◆ WHAT YOU HAVE TO DO
Each record below is to be copied exactly; the pictures are to be omitted.

┌──

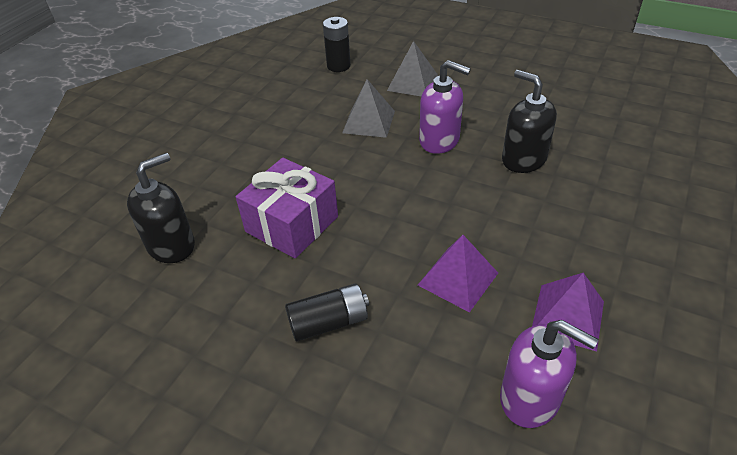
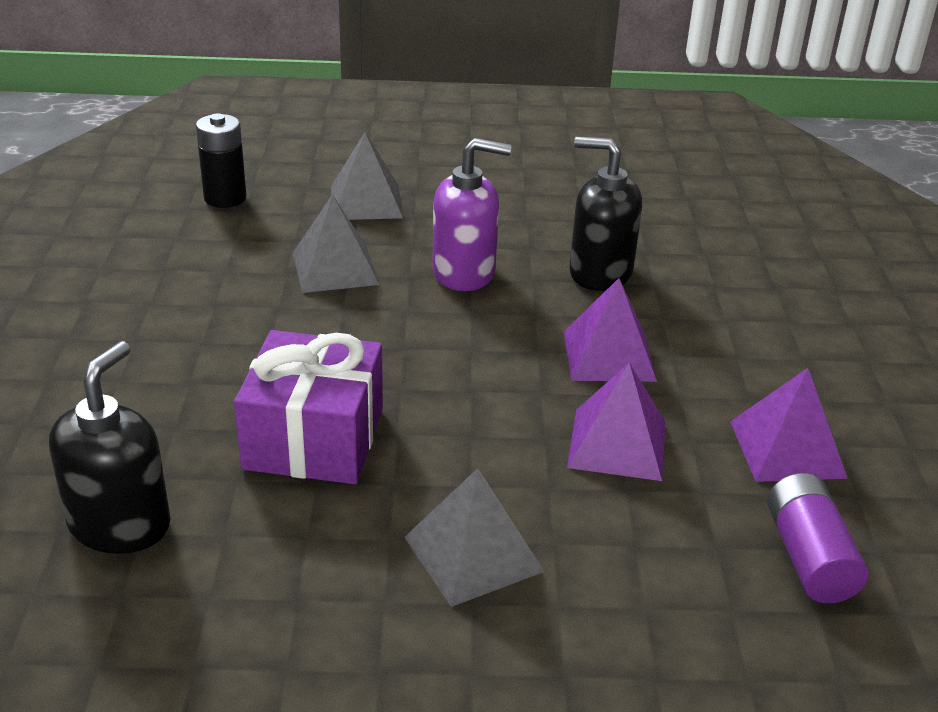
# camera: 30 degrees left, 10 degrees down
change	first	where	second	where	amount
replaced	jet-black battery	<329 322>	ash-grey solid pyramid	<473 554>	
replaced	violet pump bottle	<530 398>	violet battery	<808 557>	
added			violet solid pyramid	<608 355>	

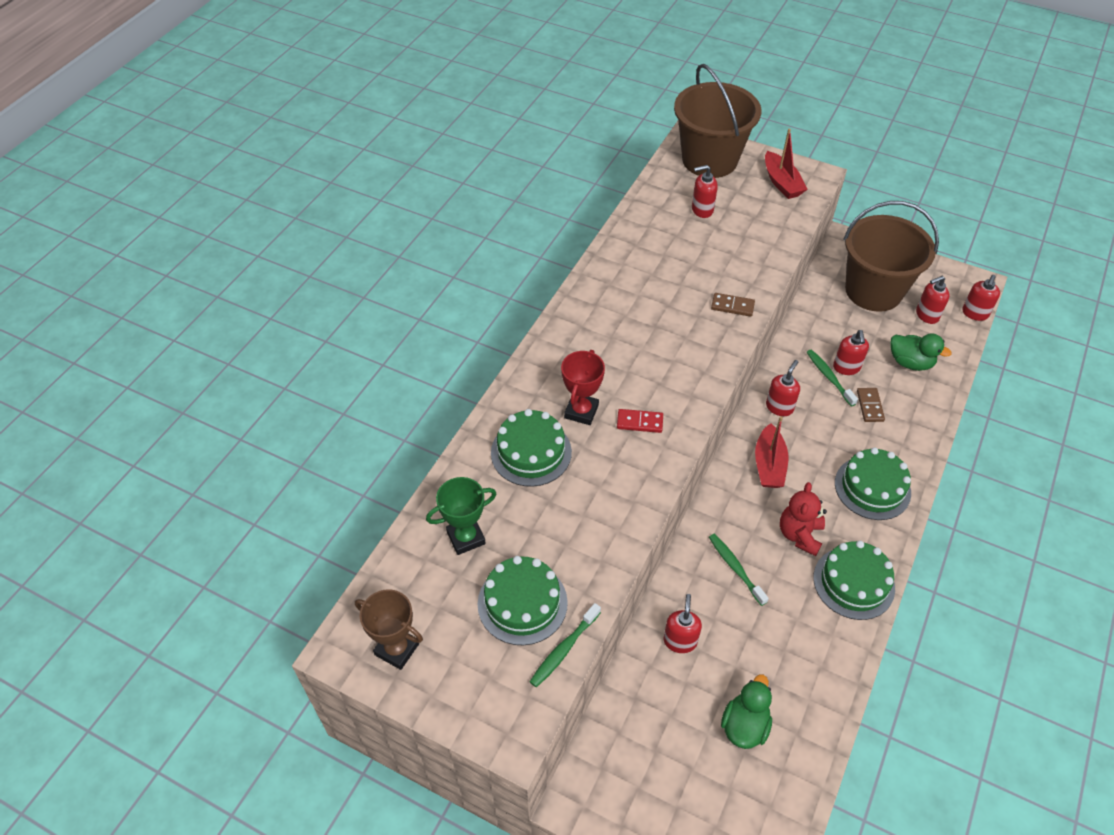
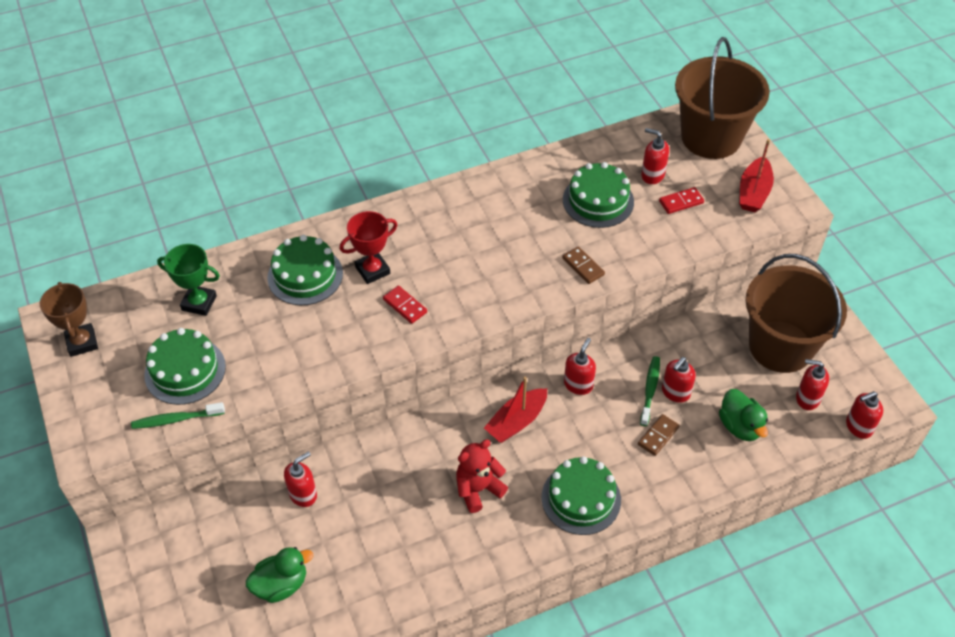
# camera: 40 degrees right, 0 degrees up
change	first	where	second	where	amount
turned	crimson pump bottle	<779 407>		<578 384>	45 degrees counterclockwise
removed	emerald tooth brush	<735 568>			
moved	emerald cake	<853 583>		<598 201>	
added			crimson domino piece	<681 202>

└──

◆ EXERCISE RESULT
# camera: 30 degrees left, 10 degrees down
change	first	where	second	where	amount
replaced	jet-black battery	<329 322>	ash-grey solid pyramid	<473 554>	
replaced	violet pump bottle	<530 398>	violet battery	<808 557>	
added			violet solid pyramid	<608 355>	

# camera: 40 degrees right, 0 degrees up
change	first	where	second	where	amount
turned	crimson pump bottle	<779 407>		<578 384>	45 degrees counterclockwise
removed	emerald tooth brush	<735 568>			
moved	emerald cake	<853 583>		<598 201>	
added			crimson domino piece	<681 202>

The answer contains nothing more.